** Start **
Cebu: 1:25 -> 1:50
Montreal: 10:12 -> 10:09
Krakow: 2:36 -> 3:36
** End **
** Start **
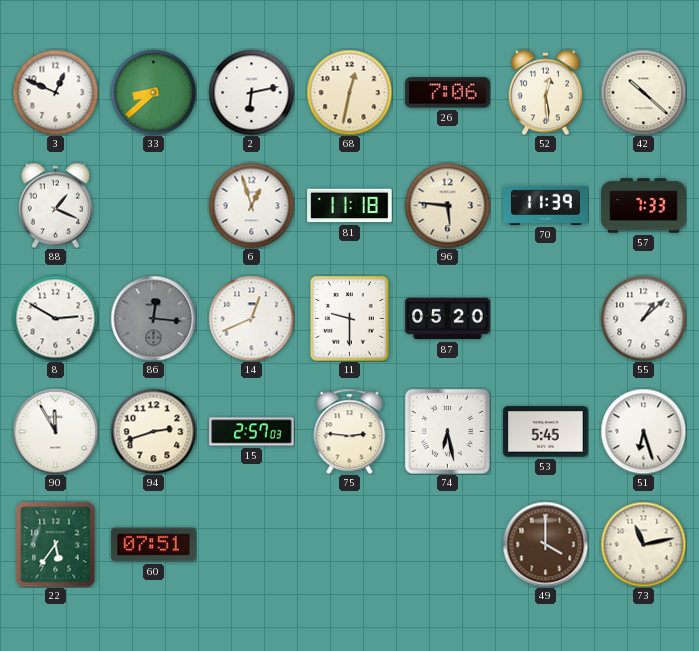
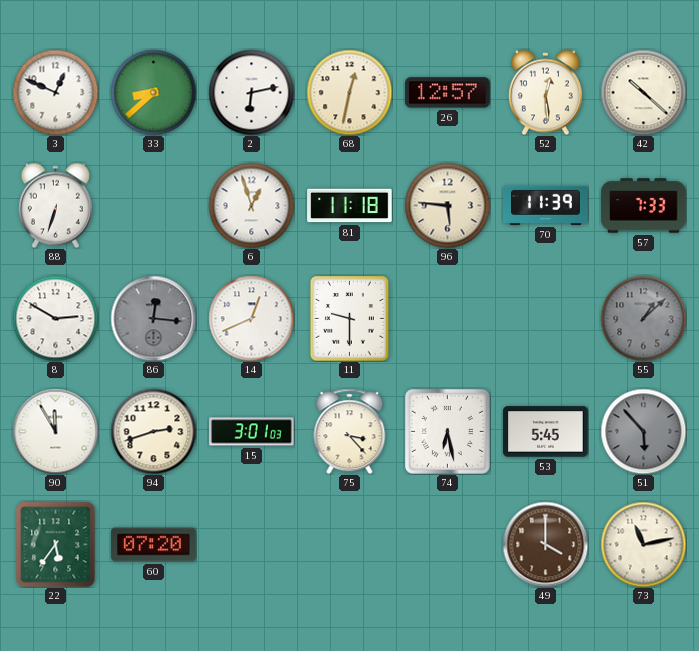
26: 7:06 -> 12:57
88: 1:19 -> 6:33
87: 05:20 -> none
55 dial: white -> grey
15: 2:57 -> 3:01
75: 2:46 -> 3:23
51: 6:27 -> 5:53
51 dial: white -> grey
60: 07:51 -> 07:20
** End **
● REQUIRED WORK
Can you print, word for word, the entries from the line containing "26: 7:06 -> 12:57" through the line containing "60: 07:51 -> 07:20", including both of those lines?

● TASK SOLUTION
26: 7:06 -> 12:57
88: 1:19 -> 6:33
87: 05:20 -> none
55 dial: white -> grey
15: 2:57 -> 3:01
75: 2:46 -> 3:23
51: 6:27 -> 5:53
51 dial: white -> grey
60: 07:51 -> 07:20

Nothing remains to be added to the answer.